- [What the task requires] Check each line of the data, and copy those where "objects" appears.

______________________________

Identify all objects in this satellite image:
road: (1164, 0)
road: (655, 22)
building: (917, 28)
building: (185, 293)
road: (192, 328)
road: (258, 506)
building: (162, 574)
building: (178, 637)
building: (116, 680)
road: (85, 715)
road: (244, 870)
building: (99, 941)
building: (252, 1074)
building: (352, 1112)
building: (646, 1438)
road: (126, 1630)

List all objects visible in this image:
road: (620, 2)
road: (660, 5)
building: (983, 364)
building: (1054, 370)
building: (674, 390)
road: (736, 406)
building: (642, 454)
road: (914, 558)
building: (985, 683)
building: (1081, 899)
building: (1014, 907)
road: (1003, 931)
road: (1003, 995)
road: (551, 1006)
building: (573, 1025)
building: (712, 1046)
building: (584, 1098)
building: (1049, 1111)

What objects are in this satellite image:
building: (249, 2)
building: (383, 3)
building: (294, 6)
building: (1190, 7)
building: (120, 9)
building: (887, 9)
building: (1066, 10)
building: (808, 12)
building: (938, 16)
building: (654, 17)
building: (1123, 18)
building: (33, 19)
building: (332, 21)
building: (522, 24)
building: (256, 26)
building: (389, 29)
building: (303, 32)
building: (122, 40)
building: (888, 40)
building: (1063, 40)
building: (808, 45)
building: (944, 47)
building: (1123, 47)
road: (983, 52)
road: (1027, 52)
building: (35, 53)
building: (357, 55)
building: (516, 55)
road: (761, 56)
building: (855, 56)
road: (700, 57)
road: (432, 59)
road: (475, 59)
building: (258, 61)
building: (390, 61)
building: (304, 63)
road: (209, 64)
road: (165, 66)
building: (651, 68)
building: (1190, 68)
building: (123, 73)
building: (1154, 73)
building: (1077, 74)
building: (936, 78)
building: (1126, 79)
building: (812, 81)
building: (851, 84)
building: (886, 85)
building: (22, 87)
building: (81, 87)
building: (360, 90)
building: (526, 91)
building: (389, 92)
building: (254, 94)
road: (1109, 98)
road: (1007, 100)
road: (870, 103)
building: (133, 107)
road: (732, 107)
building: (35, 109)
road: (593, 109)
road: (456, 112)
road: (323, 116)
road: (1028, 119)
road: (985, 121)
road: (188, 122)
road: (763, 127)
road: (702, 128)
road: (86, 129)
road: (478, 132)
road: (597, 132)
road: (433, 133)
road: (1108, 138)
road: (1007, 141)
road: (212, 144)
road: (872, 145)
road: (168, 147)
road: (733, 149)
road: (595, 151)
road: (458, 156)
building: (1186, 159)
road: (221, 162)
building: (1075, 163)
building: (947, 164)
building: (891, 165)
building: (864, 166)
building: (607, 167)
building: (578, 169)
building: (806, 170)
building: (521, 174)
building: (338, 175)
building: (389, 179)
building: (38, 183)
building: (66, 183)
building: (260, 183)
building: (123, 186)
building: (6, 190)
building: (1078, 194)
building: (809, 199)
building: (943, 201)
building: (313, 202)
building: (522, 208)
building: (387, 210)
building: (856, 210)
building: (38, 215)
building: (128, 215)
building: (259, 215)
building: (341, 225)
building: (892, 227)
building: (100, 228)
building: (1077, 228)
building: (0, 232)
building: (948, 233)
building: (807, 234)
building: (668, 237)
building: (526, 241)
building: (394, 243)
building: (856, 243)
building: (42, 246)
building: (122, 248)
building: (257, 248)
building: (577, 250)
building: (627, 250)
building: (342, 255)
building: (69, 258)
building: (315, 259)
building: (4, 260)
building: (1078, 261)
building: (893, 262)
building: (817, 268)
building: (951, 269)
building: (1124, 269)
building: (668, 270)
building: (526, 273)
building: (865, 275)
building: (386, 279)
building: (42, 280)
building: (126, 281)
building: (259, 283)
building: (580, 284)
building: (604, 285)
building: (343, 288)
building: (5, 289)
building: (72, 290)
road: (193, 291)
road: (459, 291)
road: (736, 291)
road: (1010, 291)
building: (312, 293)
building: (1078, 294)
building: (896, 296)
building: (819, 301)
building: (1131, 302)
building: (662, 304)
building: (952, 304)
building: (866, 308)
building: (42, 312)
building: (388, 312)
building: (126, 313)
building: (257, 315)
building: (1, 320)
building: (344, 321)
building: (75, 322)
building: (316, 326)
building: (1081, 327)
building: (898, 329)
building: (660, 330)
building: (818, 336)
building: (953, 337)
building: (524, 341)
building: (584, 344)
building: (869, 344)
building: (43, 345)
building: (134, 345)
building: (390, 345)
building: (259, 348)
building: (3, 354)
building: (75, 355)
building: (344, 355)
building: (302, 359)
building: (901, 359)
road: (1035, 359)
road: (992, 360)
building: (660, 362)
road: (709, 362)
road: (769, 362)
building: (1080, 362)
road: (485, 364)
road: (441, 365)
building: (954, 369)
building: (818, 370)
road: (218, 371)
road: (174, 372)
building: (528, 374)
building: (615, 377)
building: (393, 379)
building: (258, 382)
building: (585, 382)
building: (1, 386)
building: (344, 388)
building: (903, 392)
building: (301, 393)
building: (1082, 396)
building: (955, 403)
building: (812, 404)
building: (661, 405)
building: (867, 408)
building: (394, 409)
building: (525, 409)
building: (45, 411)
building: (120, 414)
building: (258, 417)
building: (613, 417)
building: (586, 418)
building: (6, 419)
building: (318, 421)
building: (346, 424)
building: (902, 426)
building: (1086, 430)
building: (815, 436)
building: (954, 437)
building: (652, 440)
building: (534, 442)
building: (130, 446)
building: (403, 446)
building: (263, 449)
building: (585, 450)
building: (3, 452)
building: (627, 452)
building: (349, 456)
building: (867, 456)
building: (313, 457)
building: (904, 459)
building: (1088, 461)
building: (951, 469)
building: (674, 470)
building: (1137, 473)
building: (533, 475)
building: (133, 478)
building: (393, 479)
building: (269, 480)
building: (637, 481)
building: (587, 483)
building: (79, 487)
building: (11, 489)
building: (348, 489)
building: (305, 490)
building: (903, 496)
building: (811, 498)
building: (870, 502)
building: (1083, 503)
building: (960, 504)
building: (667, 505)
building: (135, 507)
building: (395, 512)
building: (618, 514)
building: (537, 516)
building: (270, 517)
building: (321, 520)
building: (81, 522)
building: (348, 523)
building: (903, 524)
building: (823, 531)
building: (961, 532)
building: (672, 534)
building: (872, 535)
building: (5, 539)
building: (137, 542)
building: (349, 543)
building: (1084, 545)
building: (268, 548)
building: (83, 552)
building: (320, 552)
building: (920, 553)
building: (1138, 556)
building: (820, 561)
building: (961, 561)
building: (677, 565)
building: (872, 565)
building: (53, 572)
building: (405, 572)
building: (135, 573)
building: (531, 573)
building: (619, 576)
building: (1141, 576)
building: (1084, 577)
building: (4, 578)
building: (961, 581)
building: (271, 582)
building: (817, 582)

______________________________

- [Response to this exercise]
Identify all objects in this satellite image:
List all objects visible in this image:
What objects are in this satellite image:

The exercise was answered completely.